### The problem
Starting at the line containing "camera: 40 degrees right, 0 degrees up" and ending at the line containing "camera: 65 degrees right, 10 degrees up", print every line of the material below exactly, both ends included, and stop there.

### Provided material
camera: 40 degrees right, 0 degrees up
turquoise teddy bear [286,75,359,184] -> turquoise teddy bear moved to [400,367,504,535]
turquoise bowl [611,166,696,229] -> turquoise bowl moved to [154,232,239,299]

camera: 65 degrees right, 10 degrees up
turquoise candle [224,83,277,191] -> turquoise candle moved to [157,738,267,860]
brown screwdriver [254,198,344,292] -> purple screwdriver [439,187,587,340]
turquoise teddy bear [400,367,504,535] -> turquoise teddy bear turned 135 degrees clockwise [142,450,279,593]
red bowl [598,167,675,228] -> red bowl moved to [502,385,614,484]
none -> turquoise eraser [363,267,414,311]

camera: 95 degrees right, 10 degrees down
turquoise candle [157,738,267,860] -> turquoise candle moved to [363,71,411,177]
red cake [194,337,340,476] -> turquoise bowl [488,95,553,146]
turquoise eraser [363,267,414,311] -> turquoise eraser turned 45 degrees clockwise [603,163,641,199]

...

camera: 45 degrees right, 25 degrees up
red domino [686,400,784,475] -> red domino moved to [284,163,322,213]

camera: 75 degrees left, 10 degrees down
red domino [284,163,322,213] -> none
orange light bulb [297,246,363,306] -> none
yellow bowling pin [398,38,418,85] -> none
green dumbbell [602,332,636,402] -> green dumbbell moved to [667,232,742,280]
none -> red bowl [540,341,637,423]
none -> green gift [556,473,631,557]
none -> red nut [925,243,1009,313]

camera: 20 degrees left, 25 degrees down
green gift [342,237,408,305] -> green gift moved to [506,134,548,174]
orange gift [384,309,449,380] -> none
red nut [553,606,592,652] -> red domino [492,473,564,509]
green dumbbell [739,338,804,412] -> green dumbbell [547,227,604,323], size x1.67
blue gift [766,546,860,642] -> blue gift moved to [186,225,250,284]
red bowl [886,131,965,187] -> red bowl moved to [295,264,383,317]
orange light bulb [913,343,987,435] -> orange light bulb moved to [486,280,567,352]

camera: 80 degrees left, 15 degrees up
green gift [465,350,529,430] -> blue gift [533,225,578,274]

### Exercise result
camera: 40 degrees right, 0 degrees up
turquoise teddy bear [286,75,359,184] -> turquoise teddy bear moved to [400,367,504,535]
turquoise bowl [611,166,696,229] -> turquoise bowl moved to [154,232,239,299]

camera: 65 degrees right, 10 degrees up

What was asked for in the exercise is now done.